* BEGIN Data lines *

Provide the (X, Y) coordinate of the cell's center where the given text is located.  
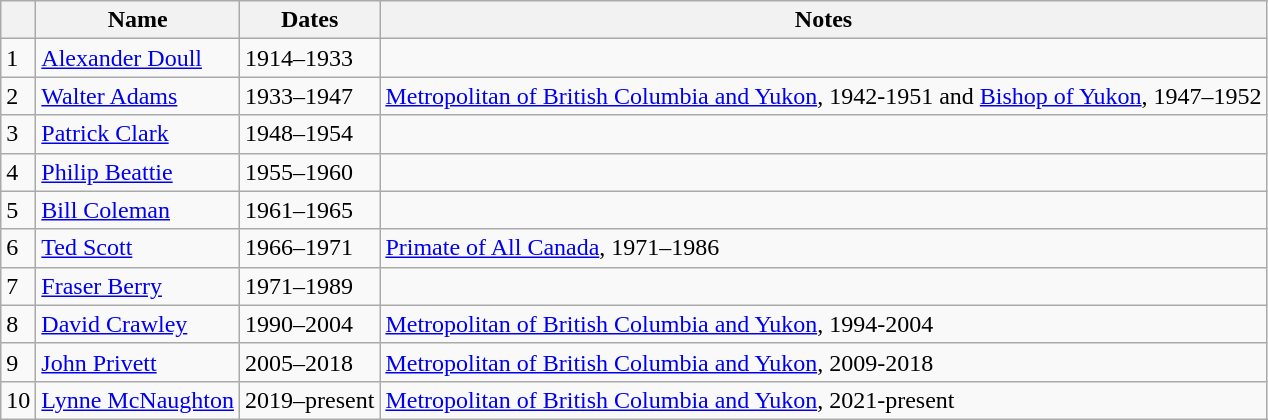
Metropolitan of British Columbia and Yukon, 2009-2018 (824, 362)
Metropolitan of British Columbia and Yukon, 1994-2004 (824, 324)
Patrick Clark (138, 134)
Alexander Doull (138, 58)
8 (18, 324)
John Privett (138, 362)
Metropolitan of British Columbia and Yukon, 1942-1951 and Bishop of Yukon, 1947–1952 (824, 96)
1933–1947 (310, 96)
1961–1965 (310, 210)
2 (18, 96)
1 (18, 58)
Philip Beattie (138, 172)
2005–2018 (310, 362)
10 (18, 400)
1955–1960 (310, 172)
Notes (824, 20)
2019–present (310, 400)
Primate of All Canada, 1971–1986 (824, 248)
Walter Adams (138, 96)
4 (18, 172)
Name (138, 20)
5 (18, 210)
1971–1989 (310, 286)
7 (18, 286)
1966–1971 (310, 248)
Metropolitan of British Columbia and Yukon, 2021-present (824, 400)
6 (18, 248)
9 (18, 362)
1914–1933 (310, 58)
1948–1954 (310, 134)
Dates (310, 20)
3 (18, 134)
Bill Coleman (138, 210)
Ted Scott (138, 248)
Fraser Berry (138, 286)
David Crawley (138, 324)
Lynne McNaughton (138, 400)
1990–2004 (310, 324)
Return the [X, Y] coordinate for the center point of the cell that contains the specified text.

* END Data lines *

What to do
Copy every line of the rows above word for word, leaving out the picture.

Output
Provide the (X, Y) coordinate of the cell's center where the given text is located.  
Metropolitan of British Columbia and Yukon, 2009-2018 (824, 362)
Metropolitan of British Columbia and Yukon, 1994-2004 (824, 324)
Patrick Clark (138, 134)
Alexander Doull (138, 58)
8 (18, 324)
John Privett (138, 362)
Metropolitan of British Columbia and Yukon, 1942-1951 and Bishop of Yukon, 1947–1952 (824, 96)
1933–1947 (310, 96)
1961–1965 (310, 210)
2 (18, 96)
1 (18, 58)
Philip Beattie (138, 172)
2005–2018 (310, 362)
10 (18, 400)
1955–1960 (310, 172)
Notes (824, 20)
2019–present (310, 400)
Primate of All Canada, 1971–1986 (824, 248)
Walter Adams (138, 96)
4 (18, 172)
Name (138, 20)
5 (18, 210)
1971–1989 (310, 286)
7 (18, 286)
1966–1971 (310, 248)
Metropolitan of British Columbia and Yukon, 2021-present (824, 400)
6 (18, 248)
9 (18, 362)
1914–1933 (310, 58)
1948–1954 (310, 134)
Dates (310, 20)
3 (18, 134)
Bill Coleman (138, 210)
Ted Scott (138, 248)
Fraser Berry (138, 286)
David Crawley (138, 324)
Lynne McNaughton (138, 400)
1990–2004 (310, 324)
Return the [X, Y] coordinate for the center point of the cell that contains the specified text.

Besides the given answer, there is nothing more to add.